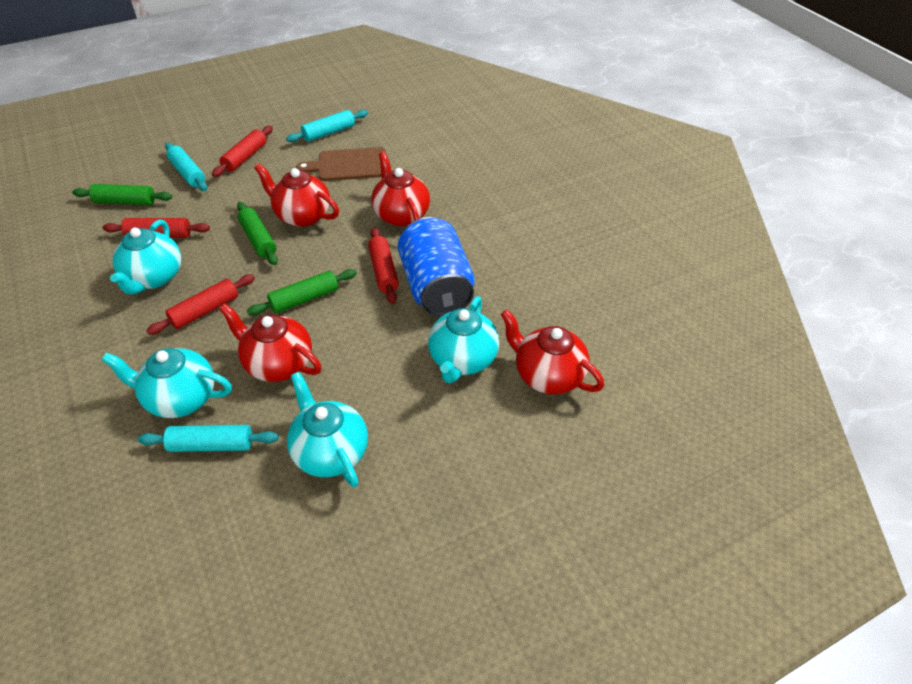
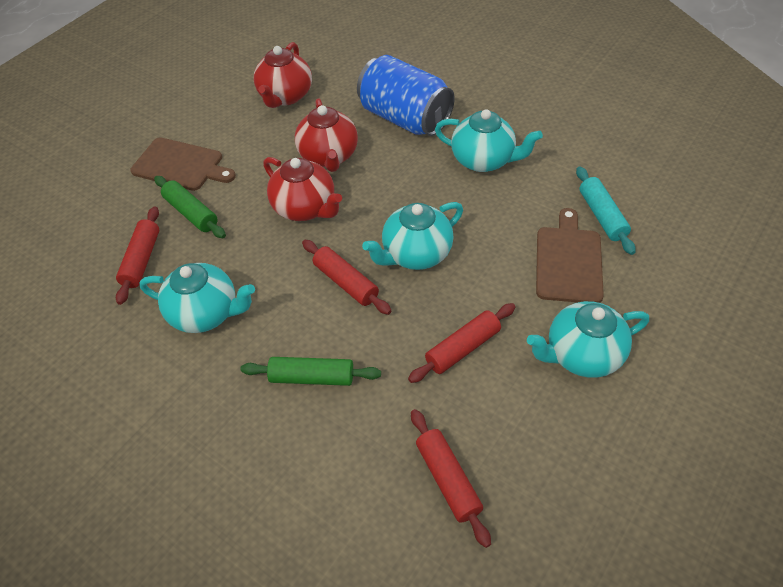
brown cutting board: 1 -> 2
green rolling pin: 3 -> 2
red teapot: 4 -> 3
turquoise rolling pin: 3 -> 1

+--

Omit every picture, then repeat the remaining data exactly as it appears above.

▸ **Result below**:
brown cutting board: 1 -> 2
green rolling pin: 3 -> 2
red teapot: 4 -> 3
turquoise rolling pin: 3 -> 1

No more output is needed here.